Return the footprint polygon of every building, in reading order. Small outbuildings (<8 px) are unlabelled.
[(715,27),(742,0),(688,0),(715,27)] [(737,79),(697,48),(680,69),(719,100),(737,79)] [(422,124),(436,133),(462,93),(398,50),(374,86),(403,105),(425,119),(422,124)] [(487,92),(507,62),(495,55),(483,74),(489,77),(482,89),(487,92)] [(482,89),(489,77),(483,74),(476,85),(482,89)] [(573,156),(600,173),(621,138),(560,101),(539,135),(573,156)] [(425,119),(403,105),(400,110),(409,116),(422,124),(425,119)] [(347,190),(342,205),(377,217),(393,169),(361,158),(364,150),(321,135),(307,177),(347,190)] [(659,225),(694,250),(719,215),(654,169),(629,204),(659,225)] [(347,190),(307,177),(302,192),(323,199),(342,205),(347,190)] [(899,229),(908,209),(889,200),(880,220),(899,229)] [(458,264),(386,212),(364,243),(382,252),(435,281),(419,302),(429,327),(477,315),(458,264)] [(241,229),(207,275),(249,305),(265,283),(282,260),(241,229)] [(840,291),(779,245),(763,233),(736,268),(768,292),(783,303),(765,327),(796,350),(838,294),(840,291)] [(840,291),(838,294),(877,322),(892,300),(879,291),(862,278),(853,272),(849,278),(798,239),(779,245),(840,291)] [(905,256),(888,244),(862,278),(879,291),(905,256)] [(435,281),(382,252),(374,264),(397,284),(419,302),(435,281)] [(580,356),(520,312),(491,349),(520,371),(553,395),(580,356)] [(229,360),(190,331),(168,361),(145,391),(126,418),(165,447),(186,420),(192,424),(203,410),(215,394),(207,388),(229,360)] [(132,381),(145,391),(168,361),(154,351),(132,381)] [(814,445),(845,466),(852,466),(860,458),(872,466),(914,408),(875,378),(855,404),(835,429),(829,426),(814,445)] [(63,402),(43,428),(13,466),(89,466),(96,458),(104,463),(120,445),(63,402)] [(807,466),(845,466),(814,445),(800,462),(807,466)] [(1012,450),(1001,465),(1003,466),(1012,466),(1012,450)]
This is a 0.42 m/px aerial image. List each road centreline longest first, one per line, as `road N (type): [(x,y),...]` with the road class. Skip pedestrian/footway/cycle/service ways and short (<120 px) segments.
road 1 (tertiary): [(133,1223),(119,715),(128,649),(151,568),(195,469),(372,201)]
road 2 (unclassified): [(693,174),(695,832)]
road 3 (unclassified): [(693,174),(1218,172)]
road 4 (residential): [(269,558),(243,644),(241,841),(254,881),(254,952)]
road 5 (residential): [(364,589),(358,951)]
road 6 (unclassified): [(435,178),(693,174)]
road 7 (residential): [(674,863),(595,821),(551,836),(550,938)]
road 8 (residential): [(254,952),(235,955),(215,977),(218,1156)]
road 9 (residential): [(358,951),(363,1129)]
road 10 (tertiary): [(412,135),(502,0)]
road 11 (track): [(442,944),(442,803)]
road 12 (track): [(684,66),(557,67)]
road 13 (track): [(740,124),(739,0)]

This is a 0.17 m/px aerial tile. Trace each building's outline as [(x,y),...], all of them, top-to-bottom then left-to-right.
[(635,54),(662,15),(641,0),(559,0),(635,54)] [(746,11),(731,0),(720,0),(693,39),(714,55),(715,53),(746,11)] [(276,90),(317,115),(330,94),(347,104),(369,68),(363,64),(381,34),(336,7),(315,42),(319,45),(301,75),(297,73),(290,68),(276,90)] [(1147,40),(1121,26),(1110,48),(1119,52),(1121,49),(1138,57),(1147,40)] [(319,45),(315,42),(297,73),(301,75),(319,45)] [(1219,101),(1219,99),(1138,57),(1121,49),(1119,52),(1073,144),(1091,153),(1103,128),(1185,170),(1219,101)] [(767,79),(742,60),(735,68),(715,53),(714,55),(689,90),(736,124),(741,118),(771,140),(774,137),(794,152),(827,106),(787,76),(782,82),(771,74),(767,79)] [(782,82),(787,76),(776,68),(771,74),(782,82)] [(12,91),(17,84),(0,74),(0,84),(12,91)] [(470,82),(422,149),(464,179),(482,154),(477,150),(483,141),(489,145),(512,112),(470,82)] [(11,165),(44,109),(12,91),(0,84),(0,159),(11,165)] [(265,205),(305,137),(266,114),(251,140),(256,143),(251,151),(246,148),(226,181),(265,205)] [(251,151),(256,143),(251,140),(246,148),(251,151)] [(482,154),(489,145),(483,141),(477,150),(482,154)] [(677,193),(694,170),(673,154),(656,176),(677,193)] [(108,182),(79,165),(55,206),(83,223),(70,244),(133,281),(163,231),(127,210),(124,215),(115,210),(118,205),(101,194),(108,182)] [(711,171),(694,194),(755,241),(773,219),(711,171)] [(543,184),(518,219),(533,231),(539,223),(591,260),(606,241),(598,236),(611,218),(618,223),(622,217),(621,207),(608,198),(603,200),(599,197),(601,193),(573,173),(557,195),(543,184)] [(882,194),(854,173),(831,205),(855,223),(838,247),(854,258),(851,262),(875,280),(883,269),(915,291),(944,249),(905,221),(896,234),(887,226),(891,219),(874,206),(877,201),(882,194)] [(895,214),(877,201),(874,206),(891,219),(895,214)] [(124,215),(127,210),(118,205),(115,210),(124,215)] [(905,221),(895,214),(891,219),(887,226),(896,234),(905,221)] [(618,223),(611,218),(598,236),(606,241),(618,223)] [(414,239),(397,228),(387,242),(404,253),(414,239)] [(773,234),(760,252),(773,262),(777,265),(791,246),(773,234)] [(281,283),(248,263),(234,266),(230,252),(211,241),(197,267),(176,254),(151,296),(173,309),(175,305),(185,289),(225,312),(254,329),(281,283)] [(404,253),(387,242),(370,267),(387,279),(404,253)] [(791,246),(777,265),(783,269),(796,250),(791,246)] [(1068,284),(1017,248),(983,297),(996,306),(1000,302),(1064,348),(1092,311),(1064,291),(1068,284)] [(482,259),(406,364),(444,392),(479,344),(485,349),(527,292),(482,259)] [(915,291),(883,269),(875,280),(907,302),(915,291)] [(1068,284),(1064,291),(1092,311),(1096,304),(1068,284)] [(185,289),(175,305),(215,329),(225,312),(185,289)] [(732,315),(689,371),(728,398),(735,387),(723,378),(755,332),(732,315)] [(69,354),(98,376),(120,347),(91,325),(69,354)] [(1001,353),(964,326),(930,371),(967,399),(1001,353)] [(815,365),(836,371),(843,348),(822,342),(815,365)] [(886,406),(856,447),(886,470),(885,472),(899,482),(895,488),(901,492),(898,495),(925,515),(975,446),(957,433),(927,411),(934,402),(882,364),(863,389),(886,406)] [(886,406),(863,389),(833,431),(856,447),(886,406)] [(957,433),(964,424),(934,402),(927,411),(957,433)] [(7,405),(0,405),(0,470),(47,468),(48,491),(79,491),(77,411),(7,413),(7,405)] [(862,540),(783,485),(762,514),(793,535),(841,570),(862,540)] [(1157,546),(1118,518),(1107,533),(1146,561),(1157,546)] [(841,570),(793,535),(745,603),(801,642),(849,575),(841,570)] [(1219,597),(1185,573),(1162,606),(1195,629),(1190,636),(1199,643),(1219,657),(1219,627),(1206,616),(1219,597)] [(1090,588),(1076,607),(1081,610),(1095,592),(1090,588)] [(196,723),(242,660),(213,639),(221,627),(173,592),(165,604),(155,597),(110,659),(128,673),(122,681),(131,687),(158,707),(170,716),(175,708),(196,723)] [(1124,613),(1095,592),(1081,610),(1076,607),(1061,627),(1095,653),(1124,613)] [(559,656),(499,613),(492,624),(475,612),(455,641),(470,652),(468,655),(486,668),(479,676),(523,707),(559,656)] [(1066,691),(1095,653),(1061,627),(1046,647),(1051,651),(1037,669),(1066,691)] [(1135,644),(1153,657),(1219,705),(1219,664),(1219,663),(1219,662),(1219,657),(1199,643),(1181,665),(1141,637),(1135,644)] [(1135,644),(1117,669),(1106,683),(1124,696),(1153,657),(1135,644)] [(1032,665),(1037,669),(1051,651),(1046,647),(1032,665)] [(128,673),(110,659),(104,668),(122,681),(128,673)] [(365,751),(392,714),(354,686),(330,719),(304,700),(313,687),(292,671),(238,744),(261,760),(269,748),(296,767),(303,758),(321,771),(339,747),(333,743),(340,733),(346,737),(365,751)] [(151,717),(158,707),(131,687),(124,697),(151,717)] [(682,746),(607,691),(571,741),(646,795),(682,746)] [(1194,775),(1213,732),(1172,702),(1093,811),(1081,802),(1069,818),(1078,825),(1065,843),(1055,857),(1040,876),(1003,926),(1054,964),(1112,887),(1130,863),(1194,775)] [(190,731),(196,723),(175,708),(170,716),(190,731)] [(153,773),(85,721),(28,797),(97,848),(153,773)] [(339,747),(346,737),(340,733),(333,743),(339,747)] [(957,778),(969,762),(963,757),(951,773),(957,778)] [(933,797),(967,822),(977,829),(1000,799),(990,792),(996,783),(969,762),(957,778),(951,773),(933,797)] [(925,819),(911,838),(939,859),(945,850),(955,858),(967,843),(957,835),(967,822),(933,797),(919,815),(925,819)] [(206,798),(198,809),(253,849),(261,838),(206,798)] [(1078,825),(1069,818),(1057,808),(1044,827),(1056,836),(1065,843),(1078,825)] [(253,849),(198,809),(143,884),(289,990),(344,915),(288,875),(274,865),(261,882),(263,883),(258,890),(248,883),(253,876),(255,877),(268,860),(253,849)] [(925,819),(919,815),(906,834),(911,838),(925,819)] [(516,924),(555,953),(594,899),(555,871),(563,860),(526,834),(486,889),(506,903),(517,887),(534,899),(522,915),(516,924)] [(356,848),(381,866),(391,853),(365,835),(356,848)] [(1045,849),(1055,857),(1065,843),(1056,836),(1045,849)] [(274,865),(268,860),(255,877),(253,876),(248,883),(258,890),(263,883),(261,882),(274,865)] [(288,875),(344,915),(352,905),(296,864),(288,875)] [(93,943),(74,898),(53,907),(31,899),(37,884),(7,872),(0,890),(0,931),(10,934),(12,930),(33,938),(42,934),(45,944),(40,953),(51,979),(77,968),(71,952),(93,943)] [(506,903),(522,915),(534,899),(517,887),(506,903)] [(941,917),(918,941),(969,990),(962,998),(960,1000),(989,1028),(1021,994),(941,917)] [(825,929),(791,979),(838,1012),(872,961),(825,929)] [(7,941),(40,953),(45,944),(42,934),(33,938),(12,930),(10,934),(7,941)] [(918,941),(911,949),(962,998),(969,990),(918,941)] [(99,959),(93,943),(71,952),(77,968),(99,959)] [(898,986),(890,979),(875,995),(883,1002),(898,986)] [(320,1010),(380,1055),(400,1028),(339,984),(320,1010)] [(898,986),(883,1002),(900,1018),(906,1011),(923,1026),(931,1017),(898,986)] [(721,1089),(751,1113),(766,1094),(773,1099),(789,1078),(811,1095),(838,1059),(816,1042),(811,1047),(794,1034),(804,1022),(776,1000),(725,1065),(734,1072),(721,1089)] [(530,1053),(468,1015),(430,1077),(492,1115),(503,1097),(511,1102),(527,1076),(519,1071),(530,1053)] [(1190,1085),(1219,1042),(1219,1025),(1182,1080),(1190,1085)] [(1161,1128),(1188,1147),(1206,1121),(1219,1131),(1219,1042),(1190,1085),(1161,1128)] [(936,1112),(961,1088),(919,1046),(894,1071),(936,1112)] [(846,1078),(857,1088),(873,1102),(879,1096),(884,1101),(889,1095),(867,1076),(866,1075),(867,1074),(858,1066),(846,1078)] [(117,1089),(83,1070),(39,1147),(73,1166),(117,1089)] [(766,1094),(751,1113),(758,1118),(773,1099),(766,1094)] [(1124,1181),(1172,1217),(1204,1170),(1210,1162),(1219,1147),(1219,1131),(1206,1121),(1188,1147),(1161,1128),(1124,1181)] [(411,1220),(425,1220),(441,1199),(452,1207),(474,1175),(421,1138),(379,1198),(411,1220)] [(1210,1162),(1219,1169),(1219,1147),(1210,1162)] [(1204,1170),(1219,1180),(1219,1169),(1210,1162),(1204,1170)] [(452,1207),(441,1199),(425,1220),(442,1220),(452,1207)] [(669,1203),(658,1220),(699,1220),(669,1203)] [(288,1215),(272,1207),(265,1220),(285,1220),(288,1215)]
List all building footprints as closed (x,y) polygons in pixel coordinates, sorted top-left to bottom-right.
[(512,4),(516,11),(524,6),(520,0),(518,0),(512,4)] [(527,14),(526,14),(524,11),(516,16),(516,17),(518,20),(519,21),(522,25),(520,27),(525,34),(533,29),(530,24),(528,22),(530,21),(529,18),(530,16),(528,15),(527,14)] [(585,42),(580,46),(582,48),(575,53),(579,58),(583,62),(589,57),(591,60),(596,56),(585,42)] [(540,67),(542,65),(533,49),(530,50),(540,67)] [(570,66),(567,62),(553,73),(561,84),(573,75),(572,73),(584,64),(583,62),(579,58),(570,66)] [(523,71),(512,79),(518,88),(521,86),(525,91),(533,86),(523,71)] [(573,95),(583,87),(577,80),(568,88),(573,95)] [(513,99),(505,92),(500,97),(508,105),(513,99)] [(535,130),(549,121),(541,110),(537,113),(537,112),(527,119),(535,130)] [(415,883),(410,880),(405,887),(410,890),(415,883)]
---
Your instructions: What you give back should be exactly the lines of the entries above from the one containing "List all building" to the end, and nothing more.

Answer to this problem:
List all building footprints as closed (x,y) polygons in pixel coordinates, sorted top-left to bottom-right.
[(512,4),(516,11),(524,6),(520,0),(518,0),(512,4)] [(527,14),(526,14),(524,11),(516,16),(516,17),(518,20),(519,21),(522,25),(520,27),(525,34),(533,29),(530,24),(528,22),(530,21),(529,18),(530,16),(528,15),(527,14)] [(585,42),(580,46),(582,48),(575,53),(579,58),(583,62),(589,57),(591,60),(596,56),(585,42)] [(540,67),(542,65),(533,49),(530,50),(540,67)] [(570,66),(567,62),(553,73),(561,84),(573,75),(572,73),(584,64),(583,62),(579,58),(570,66)] [(523,71),(512,79),(518,88),(521,86),(525,91),(533,86),(523,71)] [(573,95),(583,87),(577,80),(568,88),(573,95)] [(513,99),(505,92),(500,97),(508,105),(513,99)] [(535,130),(549,121),(541,110),(537,113),(537,112),(527,119),(535,130)] [(415,883),(410,880),(405,887),(410,890),(415,883)]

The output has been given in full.